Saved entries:

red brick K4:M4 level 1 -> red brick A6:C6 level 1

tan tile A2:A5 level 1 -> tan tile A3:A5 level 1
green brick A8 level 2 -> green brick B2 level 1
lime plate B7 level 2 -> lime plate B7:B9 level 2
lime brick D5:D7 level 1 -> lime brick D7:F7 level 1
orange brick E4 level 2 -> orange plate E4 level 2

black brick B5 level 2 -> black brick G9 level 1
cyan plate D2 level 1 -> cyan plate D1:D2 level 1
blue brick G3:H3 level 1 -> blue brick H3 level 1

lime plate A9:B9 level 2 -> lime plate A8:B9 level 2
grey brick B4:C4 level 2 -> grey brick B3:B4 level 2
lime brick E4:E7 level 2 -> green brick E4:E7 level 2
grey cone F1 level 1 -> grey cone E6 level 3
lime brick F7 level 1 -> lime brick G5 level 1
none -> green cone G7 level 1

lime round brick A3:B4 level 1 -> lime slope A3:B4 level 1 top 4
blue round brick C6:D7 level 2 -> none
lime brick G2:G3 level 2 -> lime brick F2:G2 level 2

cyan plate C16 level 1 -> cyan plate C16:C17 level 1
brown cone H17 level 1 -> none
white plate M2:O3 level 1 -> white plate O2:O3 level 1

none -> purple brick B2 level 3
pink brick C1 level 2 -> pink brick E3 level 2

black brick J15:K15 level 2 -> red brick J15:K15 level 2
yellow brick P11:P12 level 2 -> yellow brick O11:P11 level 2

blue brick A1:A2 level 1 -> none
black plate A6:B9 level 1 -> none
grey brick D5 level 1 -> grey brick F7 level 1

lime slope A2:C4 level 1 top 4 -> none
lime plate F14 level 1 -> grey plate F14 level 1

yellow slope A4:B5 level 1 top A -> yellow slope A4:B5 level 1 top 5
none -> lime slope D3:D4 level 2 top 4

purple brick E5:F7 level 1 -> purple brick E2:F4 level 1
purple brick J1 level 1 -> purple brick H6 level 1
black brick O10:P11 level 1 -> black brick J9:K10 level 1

▸ **TASK PROMPT**
Every entry above should come back exactly as written.

▸ **ANSWER TO THE PROBLEM**
red brick K4:M4 level 1 -> red brick A6:C6 level 1

tan tile A2:A5 level 1 -> tan tile A3:A5 level 1
green brick A8 level 2 -> green brick B2 level 1
lime plate B7 level 2 -> lime plate B7:B9 level 2
lime brick D5:D7 level 1 -> lime brick D7:F7 level 1
orange brick E4 level 2 -> orange plate E4 level 2

black brick B5 level 2 -> black brick G9 level 1
cyan plate D2 level 1 -> cyan plate D1:D2 level 1
blue brick G3:H3 level 1 -> blue brick H3 level 1

lime plate A9:B9 level 2 -> lime plate A8:B9 level 2
grey brick B4:C4 level 2 -> grey brick B3:B4 level 2
lime brick E4:E7 level 2 -> green brick E4:E7 level 2
grey cone F1 level 1 -> grey cone E6 level 3
lime brick F7 level 1 -> lime brick G5 level 1
none -> green cone G7 level 1

lime round brick A3:B4 level 1 -> lime slope A3:B4 level 1 top 4
blue round brick C6:D7 level 2 -> none
lime brick G2:G3 level 2 -> lime brick F2:G2 level 2

cyan plate C16 level 1 -> cyan plate C16:C17 level 1
brown cone H17 level 1 -> none
white plate M2:O3 level 1 -> white plate O2:O3 level 1

none -> purple brick B2 level 3
pink brick C1 level 2 -> pink brick E3 level 2

black brick J15:K15 level 2 -> red brick J15:K15 level 2
yellow brick P11:P12 level 2 -> yellow brick O11:P11 level 2

blue brick A1:A2 level 1 -> none
black plate A6:B9 level 1 -> none
grey brick D5 level 1 -> grey brick F7 level 1

lime slope A2:C4 level 1 top 4 -> none
lime plate F14 level 1 -> grey plate F14 level 1

yellow slope A4:B5 level 1 top A -> yellow slope A4:B5 level 1 top 5
none -> lime slope D3:D4 level 2 top 4

purple brick E5:F7 level 1 -> purple brick E2:F4 level 1
purple brick J1 level 1 -> purple brick H6 level 1
black brick O10:P11 level 1 -> black brick J9:K10 level 1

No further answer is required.